*** Opening Extracted information ***

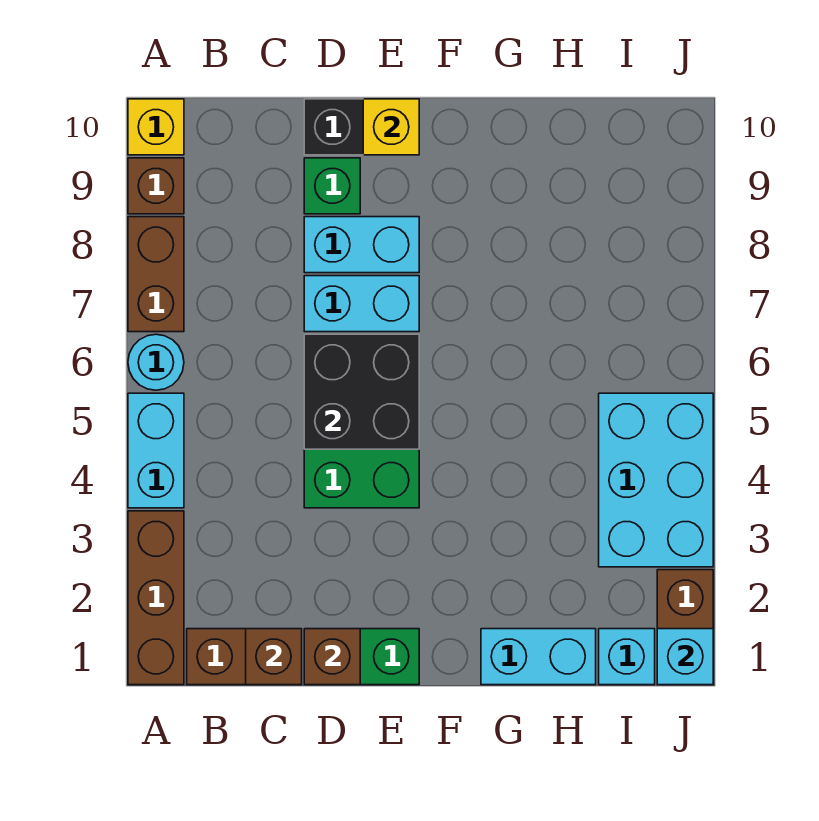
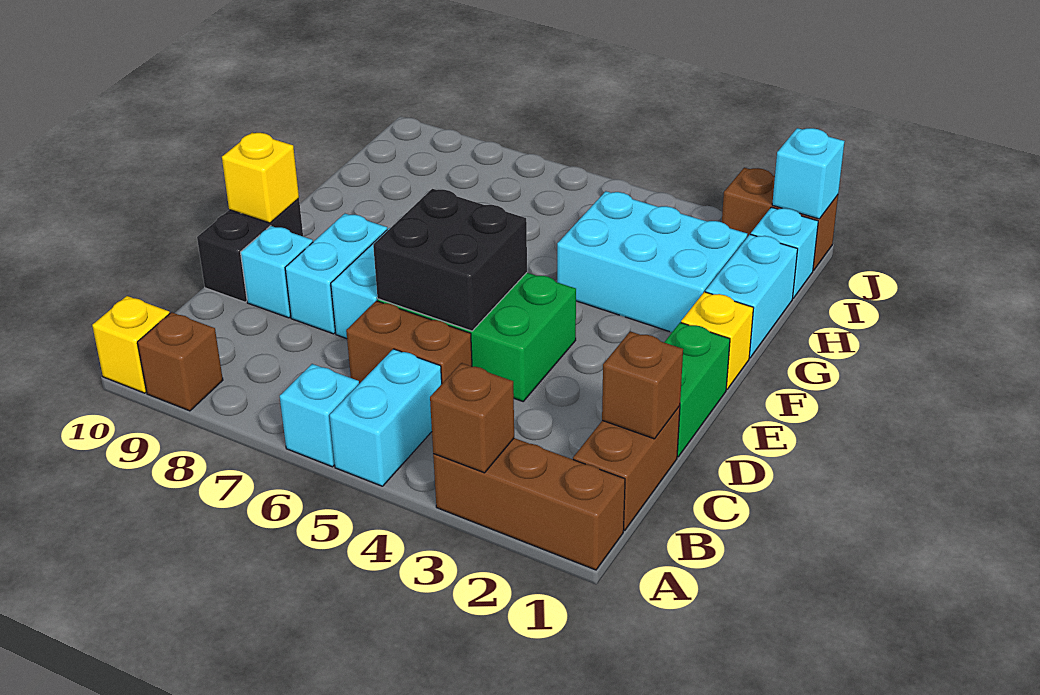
cyan brick A4:A5 level 1 -> cyan brick A5:B5 level 1
cyan round brick A6 level 1 -> cyan brick A6 level 1
brown brick A7:A8 level 1 -> brown brick C5:C6 level 1
brown brick D1 level 2 -> brown brick A3 level 2
green brick D9 level 1 -> cyan brick D9 level 1
none -> yellow brick F1 level 1
cyan brick I3:J5 level 1 -> cyan brick G2:H4 level 1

*** Closing Extracted information ***

▸ **Problem requirements**: Reproduce, with both ends included, the lines from the one holding "brown brick D1" to the end of the records above.

▸ **Answer for the task**:
brown brick D1 level 2 -> brown brick A3 level 2
green brick D9 level 1 -> cyan brick D9 level 1
none -> yellow brick F1 level 1
cyan brick I3:J5 level 1 -> cyan brick G2:H4 level 1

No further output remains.